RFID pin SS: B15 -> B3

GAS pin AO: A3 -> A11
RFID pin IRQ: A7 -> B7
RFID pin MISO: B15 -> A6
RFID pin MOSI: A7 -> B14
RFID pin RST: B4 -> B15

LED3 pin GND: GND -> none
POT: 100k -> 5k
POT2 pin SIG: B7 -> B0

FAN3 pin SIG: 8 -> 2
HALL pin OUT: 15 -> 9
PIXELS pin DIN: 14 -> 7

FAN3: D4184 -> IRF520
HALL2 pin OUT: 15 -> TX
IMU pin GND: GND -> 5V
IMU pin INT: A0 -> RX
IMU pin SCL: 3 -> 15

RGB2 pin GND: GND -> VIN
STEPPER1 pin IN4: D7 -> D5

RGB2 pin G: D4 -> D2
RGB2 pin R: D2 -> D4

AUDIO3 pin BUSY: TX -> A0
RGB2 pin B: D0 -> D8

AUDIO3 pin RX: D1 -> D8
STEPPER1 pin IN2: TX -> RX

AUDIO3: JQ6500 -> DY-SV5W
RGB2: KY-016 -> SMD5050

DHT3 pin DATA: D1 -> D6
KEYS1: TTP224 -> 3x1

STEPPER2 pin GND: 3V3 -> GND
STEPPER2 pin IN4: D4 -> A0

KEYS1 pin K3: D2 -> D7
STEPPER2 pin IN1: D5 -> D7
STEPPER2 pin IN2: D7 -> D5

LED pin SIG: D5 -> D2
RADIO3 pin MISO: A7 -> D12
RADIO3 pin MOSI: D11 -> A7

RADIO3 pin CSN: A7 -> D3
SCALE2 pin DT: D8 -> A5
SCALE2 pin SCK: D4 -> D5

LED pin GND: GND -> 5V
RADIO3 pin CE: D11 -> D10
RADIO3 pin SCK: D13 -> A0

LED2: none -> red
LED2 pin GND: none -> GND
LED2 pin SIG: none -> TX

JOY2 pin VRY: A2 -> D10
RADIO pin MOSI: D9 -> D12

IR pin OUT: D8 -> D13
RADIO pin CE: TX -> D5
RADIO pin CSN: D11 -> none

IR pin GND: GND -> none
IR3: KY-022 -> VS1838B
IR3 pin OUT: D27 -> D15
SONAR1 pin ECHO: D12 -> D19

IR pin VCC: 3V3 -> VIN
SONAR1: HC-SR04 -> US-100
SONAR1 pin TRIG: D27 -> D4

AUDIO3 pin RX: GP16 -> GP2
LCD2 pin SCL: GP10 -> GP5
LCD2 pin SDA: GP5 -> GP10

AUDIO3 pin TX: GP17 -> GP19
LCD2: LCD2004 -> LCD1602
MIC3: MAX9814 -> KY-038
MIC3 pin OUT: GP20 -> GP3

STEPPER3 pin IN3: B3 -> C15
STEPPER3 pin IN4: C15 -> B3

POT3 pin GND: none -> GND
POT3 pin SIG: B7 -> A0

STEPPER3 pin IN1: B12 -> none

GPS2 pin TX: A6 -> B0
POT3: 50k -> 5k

--------------------------------------------------

What this task involves:
Would you print exactly, and only, the lines of the data above from the line with "KEYS1: TTP224 -> 3x1" through the line with "LED pin GND: GND -> 5V", inclusive?

Output below:
KEYS1: TTP224 -> 3x1

STEPPER2 pin GND: 3V3 -> GND
STEPPER2 pin IN4: D4 -> A0

KEYS1 pin K3: D2 -> D7
STEPPER2 pin IN1: D5 -> D7
STEPPER2 pin IN2: D7 -> D5

LED pin SIG: D5 -> D2
RADIO3 pin MISO: A7 -> D12
RADIO3 pin MOSI: D11 -> A7

RADIO3 pin CSN: A7 -> D3
SCALE2 pin DT: D8 -> A5
SCALE2 pin SCK: D4 -> D5

LED pin GND: GND -> 5V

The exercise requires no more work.